Data in this exercise —
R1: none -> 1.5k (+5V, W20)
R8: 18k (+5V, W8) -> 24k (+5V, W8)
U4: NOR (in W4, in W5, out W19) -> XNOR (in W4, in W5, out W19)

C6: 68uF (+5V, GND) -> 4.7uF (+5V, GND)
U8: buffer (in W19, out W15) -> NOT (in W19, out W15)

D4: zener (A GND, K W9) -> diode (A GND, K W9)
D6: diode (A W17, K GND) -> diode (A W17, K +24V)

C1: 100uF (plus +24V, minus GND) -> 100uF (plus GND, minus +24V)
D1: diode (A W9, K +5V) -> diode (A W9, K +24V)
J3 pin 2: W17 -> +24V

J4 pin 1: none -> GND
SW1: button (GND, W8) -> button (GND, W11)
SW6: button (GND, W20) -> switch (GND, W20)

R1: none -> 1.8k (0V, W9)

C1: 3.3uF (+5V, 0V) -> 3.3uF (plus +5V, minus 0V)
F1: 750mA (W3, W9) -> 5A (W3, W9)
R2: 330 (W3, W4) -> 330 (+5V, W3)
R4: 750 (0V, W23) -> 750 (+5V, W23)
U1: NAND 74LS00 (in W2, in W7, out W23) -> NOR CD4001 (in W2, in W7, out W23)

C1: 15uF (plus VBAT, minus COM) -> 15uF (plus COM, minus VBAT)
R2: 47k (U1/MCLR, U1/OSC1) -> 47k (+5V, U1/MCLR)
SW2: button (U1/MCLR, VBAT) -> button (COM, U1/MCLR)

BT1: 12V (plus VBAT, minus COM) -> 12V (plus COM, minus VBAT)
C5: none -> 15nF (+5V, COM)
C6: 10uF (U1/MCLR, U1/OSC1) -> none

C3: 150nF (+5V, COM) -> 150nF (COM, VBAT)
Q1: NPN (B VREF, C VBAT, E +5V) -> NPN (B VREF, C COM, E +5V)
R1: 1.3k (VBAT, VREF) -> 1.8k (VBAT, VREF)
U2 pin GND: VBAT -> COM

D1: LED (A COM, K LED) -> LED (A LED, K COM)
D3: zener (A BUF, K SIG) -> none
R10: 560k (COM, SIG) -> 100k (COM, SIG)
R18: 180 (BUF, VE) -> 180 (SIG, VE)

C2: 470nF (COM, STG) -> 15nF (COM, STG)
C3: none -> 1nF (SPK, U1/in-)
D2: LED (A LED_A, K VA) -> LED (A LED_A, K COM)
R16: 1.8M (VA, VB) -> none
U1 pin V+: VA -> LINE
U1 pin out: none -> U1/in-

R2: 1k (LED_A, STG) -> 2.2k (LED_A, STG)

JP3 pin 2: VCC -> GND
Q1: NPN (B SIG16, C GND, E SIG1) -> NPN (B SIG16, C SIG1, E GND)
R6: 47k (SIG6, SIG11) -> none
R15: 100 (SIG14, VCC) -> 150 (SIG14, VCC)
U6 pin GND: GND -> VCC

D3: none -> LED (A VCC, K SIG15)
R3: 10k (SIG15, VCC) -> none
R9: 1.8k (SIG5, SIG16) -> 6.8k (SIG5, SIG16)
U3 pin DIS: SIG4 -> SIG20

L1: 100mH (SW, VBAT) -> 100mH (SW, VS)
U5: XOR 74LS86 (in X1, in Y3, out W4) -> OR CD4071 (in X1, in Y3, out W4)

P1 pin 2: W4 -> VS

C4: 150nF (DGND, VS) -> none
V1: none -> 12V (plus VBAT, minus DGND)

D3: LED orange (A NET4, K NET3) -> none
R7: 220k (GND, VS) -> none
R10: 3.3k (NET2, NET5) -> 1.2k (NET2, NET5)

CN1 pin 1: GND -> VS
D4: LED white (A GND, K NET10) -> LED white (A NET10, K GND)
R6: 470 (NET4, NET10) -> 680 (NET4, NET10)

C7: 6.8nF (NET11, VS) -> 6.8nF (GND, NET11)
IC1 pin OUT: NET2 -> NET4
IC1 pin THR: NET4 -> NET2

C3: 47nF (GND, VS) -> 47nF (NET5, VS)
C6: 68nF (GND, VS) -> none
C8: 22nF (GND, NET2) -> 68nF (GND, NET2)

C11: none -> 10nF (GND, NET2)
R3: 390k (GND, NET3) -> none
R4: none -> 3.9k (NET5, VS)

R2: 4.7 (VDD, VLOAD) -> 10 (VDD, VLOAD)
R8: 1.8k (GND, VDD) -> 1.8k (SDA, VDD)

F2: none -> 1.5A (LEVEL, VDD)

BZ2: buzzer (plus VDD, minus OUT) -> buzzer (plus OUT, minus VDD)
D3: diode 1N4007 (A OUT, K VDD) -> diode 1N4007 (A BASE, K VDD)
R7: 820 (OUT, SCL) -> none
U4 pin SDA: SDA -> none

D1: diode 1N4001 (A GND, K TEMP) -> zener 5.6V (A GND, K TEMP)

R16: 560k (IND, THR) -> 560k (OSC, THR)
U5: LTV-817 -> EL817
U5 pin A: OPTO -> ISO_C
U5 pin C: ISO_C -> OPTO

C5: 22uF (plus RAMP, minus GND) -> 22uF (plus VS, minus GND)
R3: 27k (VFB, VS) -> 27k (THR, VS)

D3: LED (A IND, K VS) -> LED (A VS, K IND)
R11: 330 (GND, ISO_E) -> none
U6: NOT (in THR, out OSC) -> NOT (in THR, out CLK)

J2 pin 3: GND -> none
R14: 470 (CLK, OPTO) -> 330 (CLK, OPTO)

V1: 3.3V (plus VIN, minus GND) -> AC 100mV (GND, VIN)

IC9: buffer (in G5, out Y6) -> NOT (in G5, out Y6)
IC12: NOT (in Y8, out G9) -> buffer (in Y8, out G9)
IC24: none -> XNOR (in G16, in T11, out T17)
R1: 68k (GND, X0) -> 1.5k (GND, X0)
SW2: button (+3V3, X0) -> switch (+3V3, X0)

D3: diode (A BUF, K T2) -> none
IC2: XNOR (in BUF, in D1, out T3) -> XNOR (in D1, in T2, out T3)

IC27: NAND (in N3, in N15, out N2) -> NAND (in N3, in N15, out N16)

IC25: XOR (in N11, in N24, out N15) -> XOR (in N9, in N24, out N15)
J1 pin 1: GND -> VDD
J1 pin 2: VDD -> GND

Assignment — Scan the data for the word "NAND" and copy every line where it shows up.

Answer below —
U1: NAND 74LS00 (in W2, in W7, out W23) -> NOR CD4001 (in W2, in W7, out W23)
IC27: NAND (in N3, in N15, out N2) -> NAND (in N3, in N15, out N16)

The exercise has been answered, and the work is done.